Look through the entries below and return all lines including the word "diode".

MATERIAL SUPPLIED.
====================
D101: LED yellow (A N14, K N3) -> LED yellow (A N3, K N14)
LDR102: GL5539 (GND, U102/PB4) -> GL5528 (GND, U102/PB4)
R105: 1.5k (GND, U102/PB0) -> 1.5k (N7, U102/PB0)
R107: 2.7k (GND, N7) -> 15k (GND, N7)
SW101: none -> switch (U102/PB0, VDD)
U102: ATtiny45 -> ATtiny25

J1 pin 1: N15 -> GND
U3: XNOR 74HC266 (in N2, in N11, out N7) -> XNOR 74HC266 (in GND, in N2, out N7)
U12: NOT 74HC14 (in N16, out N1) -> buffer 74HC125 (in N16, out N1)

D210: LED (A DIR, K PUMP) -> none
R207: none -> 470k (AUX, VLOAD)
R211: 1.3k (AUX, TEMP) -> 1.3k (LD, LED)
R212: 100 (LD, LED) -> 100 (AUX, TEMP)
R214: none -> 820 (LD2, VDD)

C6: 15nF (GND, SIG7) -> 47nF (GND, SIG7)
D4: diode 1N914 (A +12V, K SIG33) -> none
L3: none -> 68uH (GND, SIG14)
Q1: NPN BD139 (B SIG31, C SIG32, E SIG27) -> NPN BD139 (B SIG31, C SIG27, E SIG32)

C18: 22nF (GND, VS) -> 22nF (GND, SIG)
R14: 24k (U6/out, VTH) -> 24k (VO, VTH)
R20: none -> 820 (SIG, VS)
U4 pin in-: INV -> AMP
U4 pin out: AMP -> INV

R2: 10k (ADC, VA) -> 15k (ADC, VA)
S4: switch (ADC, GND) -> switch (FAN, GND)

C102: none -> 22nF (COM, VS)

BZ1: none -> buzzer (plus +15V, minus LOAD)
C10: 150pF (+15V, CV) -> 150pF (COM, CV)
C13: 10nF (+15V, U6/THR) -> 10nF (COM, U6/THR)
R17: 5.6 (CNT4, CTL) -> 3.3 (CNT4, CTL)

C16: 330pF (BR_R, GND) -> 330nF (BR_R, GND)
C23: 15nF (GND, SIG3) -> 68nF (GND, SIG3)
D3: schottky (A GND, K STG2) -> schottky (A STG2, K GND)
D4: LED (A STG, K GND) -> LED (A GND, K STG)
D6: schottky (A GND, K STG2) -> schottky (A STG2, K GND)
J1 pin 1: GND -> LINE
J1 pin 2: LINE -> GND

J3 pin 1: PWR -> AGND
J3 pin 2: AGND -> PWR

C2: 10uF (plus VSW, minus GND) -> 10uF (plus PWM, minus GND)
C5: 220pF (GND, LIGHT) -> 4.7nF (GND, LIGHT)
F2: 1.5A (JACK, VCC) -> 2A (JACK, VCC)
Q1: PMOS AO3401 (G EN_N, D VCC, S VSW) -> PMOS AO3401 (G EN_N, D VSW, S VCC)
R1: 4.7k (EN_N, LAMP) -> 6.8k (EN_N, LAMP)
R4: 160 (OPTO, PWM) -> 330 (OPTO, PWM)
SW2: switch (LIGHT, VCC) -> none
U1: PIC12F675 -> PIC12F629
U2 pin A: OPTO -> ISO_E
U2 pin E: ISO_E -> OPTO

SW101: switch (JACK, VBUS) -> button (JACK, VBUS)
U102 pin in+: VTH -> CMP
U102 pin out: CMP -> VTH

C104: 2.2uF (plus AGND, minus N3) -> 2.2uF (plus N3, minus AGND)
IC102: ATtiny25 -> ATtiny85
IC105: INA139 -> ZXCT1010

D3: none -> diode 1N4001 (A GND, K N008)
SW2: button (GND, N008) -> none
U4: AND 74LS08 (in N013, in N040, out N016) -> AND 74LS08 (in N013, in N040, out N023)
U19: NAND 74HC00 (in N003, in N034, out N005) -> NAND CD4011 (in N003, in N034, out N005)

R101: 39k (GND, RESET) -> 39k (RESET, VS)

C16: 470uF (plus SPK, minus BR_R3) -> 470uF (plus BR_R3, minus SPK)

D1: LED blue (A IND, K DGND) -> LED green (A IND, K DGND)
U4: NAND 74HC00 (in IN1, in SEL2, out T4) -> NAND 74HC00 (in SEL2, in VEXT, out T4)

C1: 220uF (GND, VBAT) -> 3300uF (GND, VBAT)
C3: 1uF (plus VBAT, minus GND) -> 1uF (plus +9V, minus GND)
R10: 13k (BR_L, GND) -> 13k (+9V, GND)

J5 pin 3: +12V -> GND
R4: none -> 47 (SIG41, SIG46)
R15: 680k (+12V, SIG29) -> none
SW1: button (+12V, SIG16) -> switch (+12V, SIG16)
====================
RESPONSE BOX.
D4: diode 1N914 (A +12V, K SIG33) -> none
D3: none -> diode 1N4001 (A GND, K N008)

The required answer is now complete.